### What you need to do:
Count the lines of the records that contain the string "tuplet", matching case exactly, and reply with only that number.

### Stored records:
|---|

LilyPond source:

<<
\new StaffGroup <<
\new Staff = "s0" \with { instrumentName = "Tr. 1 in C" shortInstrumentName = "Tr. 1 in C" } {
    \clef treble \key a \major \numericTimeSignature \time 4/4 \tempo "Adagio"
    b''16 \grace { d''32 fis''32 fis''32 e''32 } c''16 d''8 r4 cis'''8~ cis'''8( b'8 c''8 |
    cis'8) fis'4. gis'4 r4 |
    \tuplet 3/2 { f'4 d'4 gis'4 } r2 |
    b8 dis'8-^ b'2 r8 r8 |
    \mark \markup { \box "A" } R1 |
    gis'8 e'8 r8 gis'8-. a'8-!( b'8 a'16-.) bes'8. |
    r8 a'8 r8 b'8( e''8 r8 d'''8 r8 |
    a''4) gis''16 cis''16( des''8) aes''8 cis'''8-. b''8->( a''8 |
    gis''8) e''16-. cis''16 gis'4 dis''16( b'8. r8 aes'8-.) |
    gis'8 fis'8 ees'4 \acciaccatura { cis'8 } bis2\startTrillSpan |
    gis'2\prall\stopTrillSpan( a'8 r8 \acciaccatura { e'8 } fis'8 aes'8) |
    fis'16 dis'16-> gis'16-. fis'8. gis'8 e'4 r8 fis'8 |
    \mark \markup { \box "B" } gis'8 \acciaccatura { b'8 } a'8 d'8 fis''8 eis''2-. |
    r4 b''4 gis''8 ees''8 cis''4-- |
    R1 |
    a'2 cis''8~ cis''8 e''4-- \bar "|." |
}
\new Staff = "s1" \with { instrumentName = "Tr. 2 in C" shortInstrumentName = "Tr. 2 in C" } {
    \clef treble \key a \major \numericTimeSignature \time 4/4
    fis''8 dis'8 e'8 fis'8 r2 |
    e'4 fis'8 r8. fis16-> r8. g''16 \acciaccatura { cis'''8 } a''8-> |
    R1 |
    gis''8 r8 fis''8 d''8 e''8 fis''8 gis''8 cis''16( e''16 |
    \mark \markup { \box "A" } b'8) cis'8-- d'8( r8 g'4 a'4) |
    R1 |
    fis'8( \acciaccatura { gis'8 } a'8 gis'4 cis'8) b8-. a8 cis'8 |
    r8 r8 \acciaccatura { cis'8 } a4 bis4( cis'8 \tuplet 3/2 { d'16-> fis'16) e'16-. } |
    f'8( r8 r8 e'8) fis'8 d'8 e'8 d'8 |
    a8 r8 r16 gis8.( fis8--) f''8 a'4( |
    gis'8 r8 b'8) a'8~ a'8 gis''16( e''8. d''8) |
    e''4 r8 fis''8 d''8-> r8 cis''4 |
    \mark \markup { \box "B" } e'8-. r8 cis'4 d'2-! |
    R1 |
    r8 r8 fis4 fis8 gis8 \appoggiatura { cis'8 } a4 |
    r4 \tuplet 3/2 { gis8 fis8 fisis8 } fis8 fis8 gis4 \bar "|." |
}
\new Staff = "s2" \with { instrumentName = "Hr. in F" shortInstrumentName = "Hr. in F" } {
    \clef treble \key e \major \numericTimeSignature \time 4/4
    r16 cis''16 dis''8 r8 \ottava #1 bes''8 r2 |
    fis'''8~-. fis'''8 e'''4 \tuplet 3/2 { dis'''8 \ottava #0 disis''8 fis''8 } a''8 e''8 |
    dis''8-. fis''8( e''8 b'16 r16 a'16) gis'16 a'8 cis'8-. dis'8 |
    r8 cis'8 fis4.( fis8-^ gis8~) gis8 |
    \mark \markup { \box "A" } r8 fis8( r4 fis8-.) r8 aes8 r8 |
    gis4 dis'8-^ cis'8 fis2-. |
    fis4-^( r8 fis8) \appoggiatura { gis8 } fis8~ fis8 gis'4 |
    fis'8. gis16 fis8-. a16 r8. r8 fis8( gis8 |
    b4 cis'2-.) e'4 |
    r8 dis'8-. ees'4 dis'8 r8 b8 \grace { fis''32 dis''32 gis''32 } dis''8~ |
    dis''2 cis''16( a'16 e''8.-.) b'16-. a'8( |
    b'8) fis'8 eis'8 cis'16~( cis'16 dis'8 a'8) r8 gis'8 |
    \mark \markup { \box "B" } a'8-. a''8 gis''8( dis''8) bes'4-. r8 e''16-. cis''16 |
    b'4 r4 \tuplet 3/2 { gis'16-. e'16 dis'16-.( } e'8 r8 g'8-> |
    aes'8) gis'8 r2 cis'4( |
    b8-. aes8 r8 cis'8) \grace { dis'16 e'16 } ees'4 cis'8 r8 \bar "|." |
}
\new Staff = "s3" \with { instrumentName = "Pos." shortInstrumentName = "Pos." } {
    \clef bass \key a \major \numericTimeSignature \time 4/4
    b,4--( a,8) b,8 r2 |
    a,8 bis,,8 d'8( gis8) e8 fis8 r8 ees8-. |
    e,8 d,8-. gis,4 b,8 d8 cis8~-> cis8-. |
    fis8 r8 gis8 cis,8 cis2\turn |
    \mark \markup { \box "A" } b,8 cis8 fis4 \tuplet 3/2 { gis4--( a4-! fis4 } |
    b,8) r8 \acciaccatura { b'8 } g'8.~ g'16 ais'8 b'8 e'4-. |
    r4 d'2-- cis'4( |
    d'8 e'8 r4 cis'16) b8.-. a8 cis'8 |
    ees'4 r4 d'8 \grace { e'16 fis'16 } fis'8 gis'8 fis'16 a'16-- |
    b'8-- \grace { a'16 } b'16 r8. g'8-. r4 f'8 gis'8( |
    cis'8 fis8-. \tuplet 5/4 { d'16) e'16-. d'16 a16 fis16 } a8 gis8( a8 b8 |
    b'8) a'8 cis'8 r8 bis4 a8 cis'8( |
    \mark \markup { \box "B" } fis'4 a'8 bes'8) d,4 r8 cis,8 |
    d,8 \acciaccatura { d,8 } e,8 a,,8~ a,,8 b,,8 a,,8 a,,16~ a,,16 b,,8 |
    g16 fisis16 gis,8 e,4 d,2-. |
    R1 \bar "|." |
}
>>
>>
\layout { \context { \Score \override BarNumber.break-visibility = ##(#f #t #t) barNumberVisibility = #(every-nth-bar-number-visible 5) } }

|---|

### The result:
7